*Listed entries*

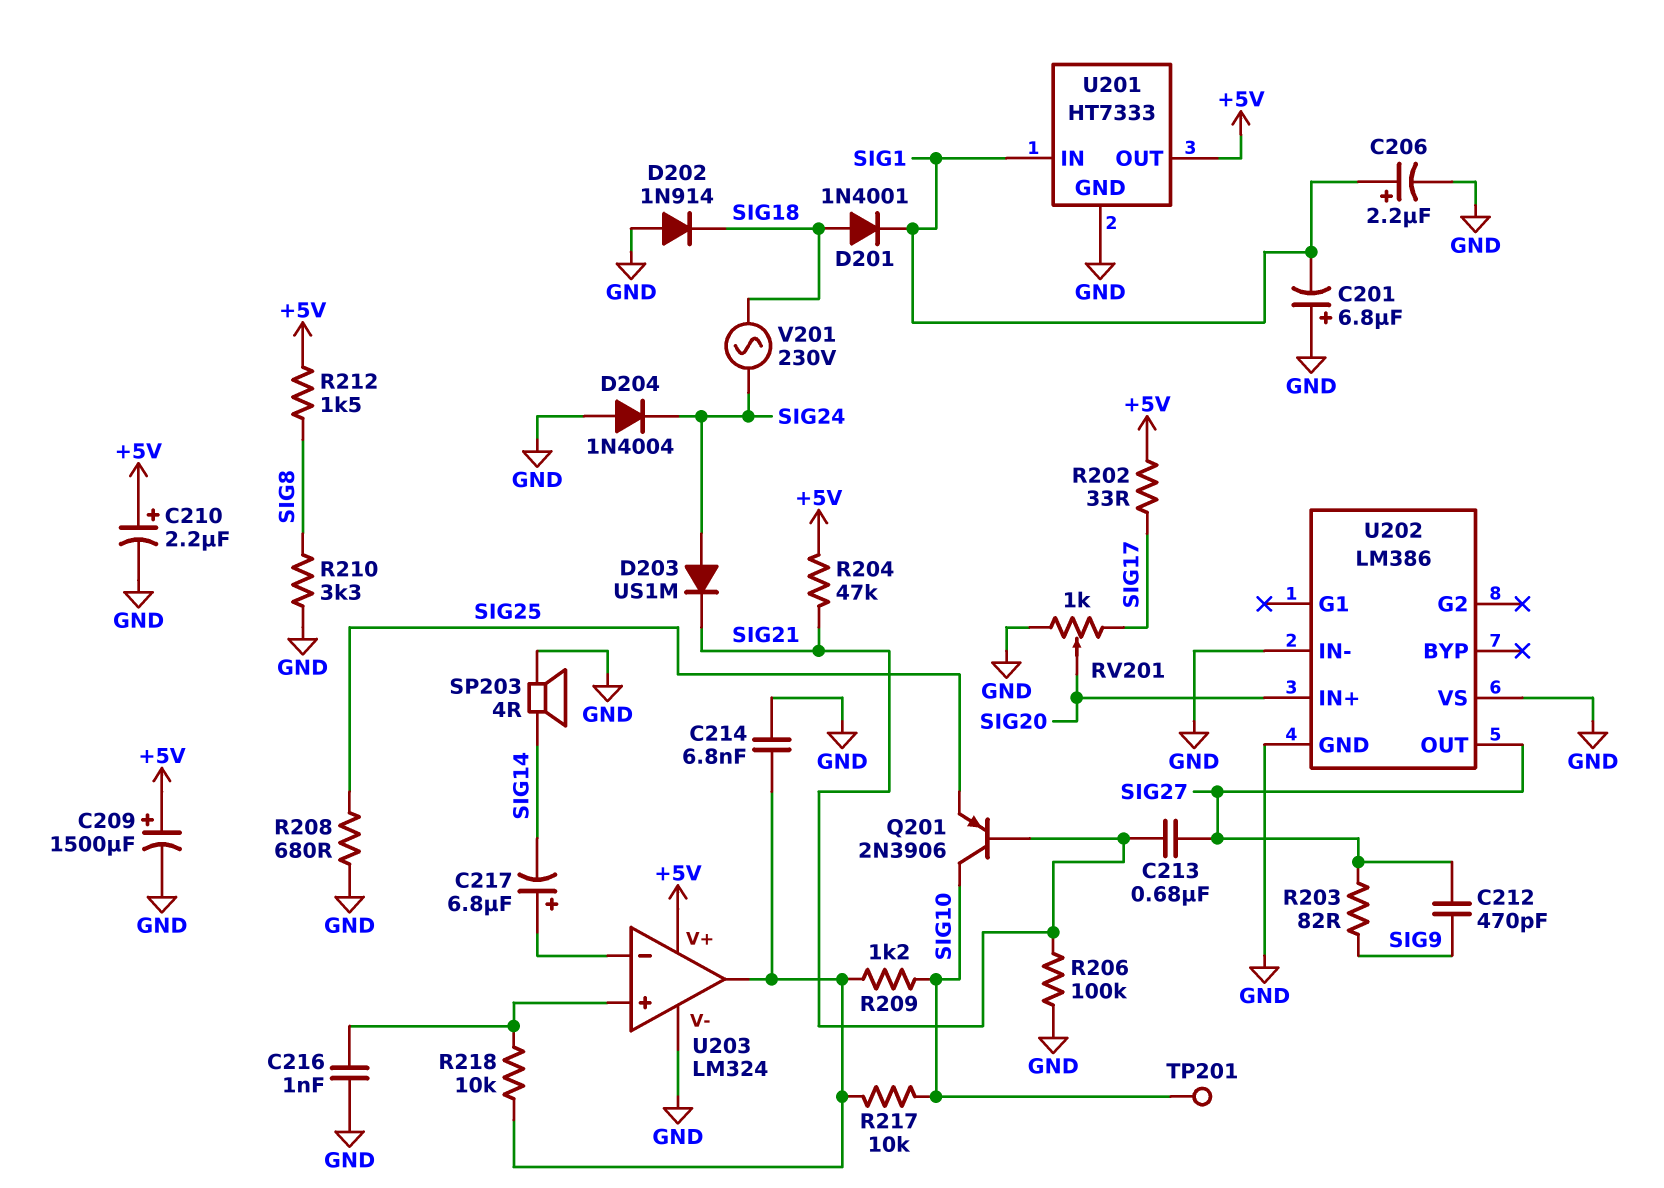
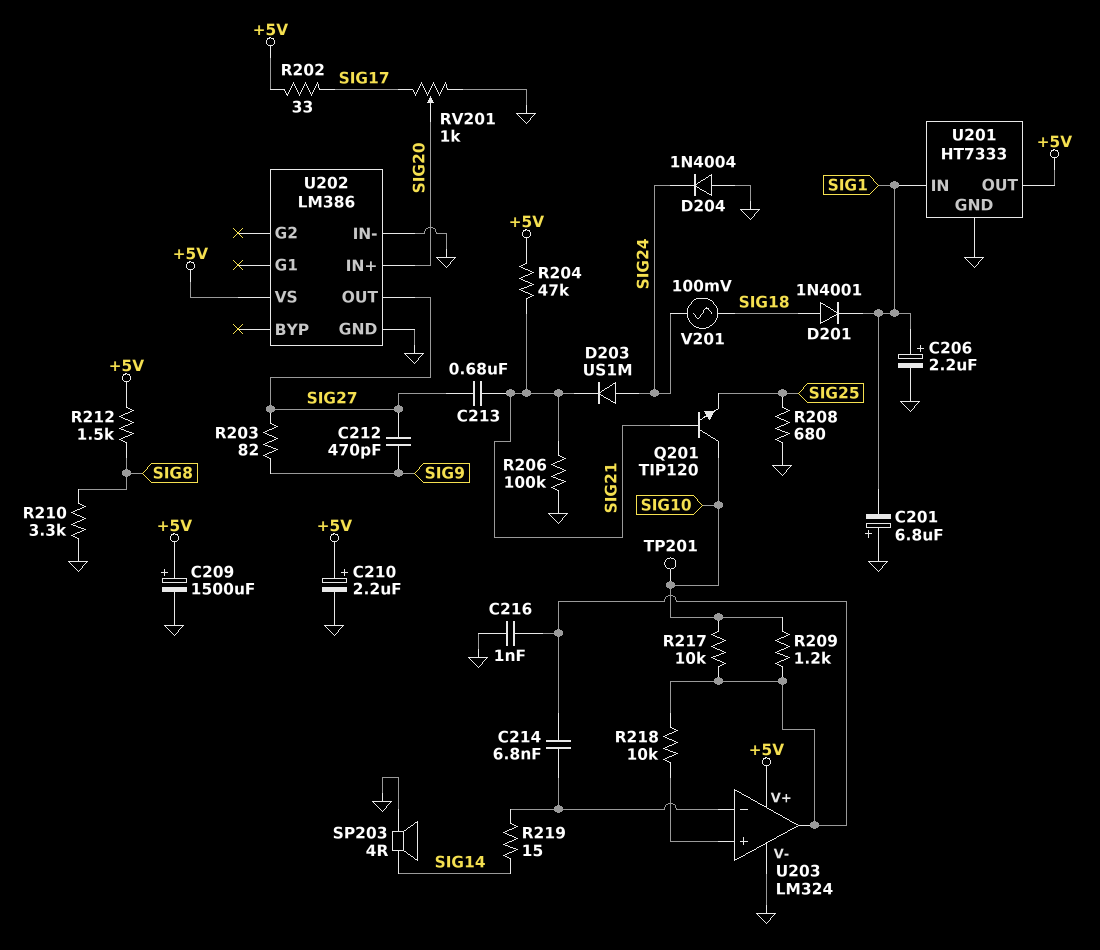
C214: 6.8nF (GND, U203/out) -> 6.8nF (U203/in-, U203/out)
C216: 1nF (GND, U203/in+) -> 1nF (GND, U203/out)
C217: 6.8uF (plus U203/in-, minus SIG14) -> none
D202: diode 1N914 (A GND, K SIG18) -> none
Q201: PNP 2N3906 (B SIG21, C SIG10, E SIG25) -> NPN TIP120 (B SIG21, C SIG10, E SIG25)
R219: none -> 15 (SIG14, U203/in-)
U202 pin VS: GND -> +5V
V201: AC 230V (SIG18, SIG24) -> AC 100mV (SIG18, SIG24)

* * *

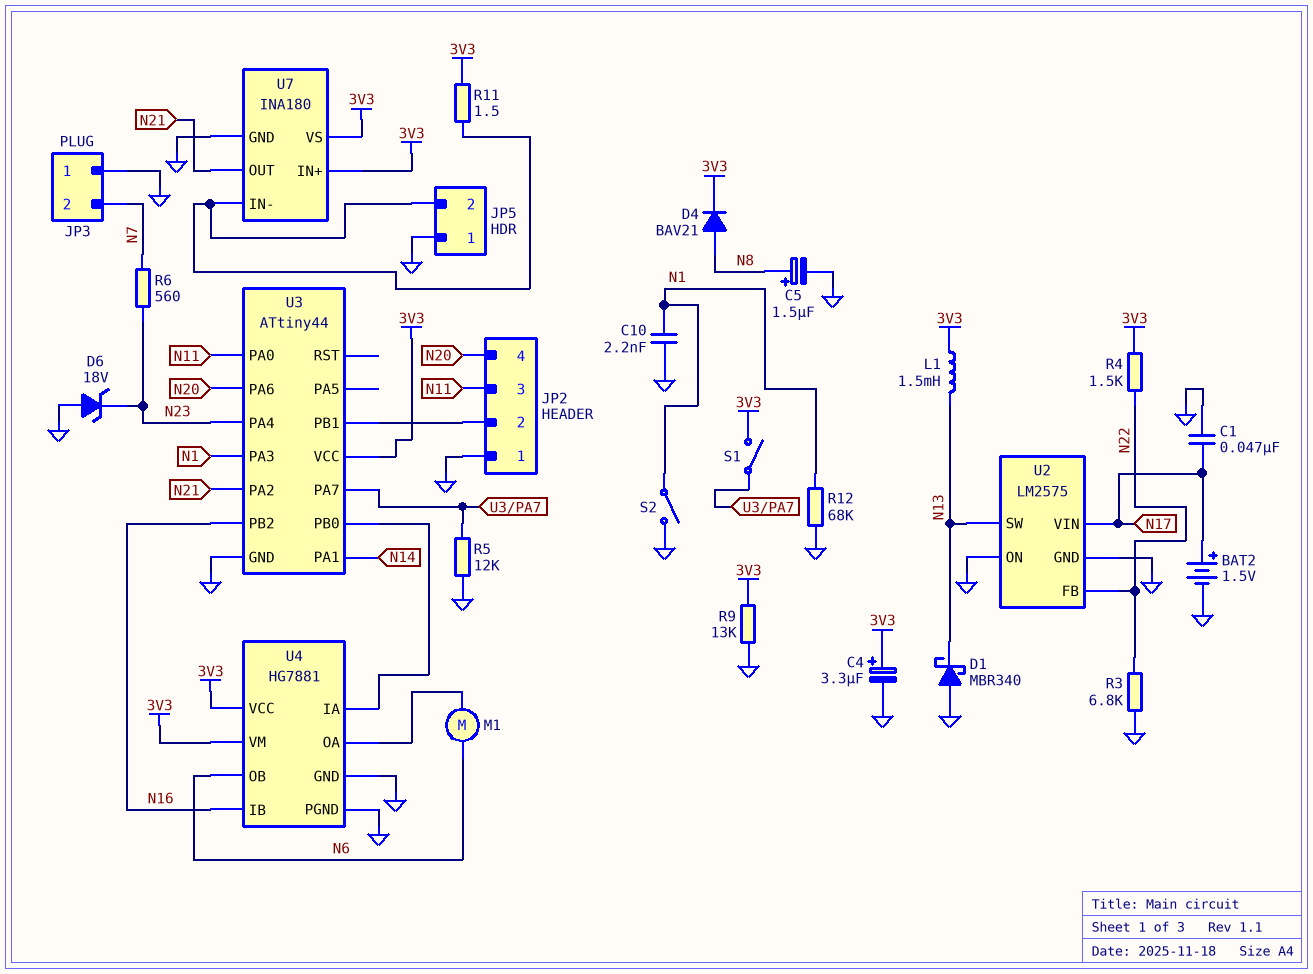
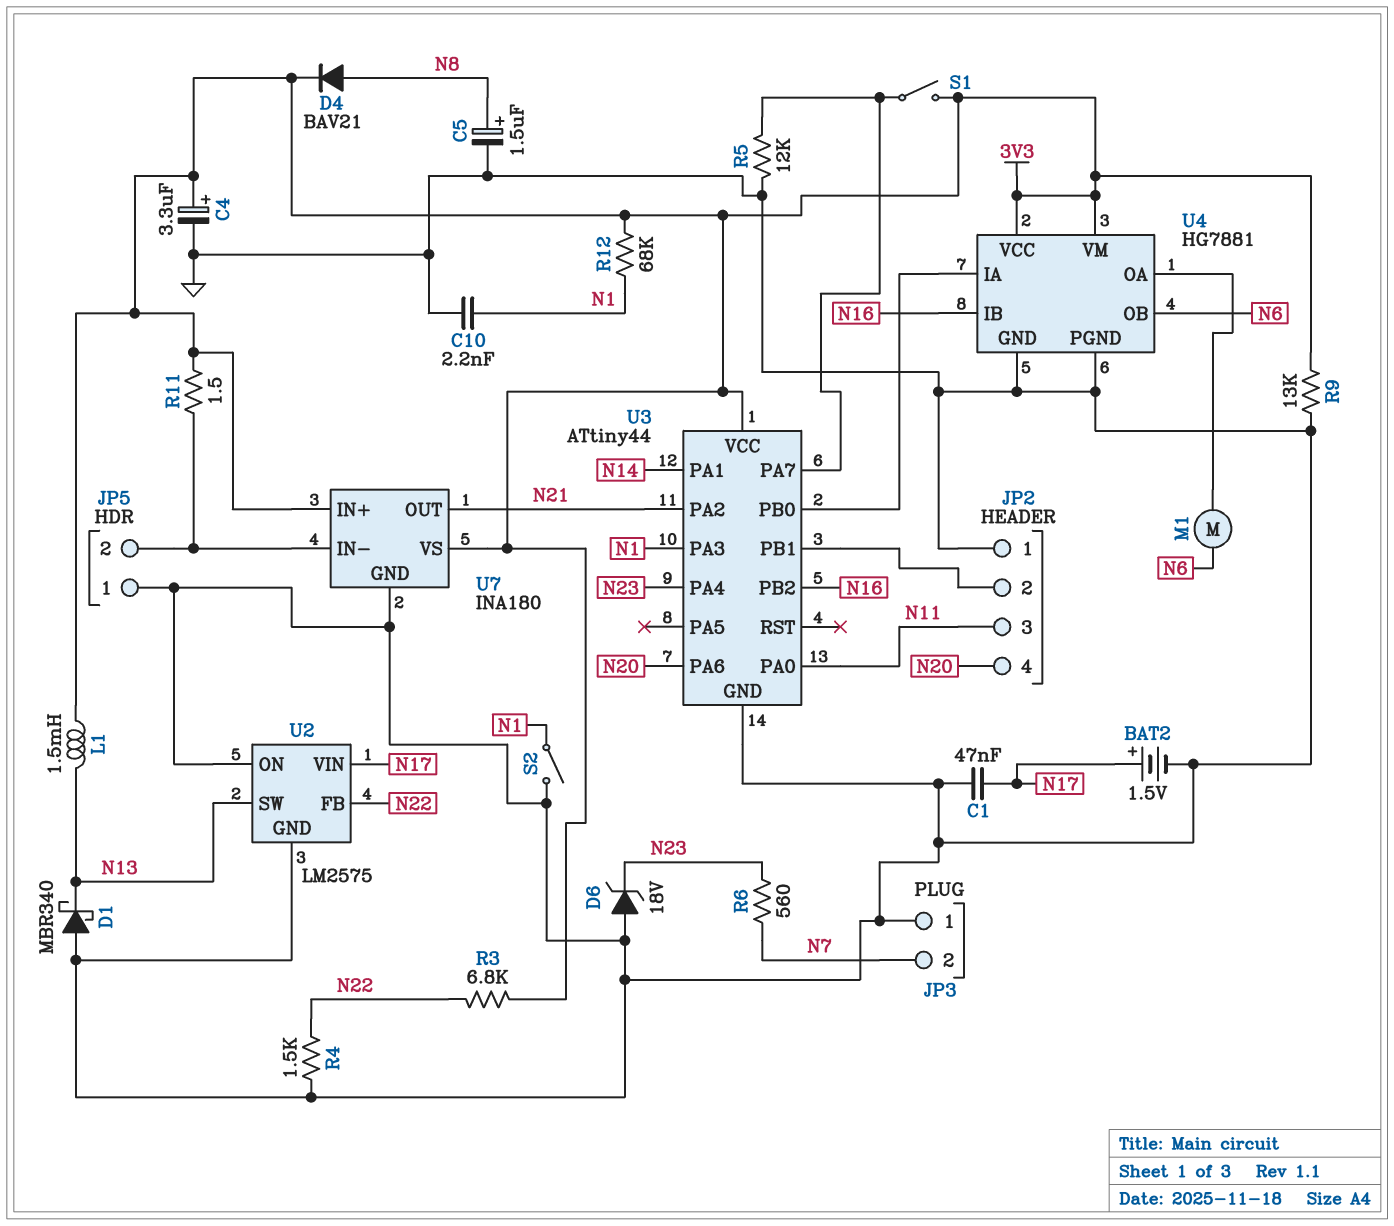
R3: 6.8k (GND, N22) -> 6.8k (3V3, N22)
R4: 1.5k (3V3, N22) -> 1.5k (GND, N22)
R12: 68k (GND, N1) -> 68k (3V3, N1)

*How to complete this task*
Begin at the line above that has "C214: 6.8nF (GND, U203/out)" and stop after the line that has "V201: AC 230V", copying each line exactly and adding nothing else.

*Expected answer*
C214: 6.8nF (GND, U203/out) -> 6.8nF (U203/in-, U203/out)
C216: 1nF (GND, U203/in+) -> 1nF (GND, U203/out)
C217: 6.8uF (plus U203/in-, minus SIG14) -> none
D202: diode 1N914 (A GND, K SIG18) -> none
Q201: PNP 2N3906 (B SIG21, C SIG10, E SIG25) -> NPN TIP120 (B SIG21, C SIG10, E SIG25)
R219: none -> 15 (SIG14, U203/in-)
U202 pin VS: GND -> +5V
V201: AC 230V (SIG18, SIG24) -> AC 100mV (SIG18, SIG24)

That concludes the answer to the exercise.